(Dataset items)
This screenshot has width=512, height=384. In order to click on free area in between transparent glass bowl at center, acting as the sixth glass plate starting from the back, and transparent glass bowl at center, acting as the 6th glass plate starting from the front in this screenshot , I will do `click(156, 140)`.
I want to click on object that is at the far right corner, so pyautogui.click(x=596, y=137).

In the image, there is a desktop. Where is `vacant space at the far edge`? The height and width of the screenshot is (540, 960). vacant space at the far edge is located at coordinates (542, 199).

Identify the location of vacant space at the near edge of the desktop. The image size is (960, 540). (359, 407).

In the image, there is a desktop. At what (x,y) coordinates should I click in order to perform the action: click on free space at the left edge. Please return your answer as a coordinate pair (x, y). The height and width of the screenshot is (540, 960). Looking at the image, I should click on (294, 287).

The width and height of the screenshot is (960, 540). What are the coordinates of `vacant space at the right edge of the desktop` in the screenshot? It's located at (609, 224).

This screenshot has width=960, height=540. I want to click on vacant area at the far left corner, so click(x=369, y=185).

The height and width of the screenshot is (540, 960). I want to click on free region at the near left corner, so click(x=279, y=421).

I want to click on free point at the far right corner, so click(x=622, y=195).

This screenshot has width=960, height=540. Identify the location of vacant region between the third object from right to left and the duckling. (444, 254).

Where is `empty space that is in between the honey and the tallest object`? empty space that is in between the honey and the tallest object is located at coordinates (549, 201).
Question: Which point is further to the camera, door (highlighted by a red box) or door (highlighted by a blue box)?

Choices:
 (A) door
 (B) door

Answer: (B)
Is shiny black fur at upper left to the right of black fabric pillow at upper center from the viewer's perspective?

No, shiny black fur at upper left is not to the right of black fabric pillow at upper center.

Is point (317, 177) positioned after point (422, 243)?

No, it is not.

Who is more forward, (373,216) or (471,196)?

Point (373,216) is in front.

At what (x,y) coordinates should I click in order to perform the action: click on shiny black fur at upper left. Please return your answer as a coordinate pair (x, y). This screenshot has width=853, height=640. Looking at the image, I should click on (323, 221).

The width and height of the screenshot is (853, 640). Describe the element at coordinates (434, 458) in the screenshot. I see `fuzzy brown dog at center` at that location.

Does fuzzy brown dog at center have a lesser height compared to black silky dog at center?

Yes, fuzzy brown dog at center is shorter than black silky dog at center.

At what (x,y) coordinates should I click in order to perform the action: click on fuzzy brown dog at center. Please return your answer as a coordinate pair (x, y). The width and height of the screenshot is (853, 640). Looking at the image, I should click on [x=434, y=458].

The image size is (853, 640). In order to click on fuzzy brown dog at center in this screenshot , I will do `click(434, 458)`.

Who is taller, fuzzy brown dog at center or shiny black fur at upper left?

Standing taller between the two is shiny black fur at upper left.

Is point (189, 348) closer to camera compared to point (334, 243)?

Written request: Report every line of the dataset items above that contains the word "region", matching its case exactly.

The response:
The height and width of the screenshot is (540, 960). I want to click on free region at the near left corner, so click(x=279, y=421).
This screenshot has width=960, height=540. Identify the location of vacant region between the third object from right to left and the duckling. (444, 254).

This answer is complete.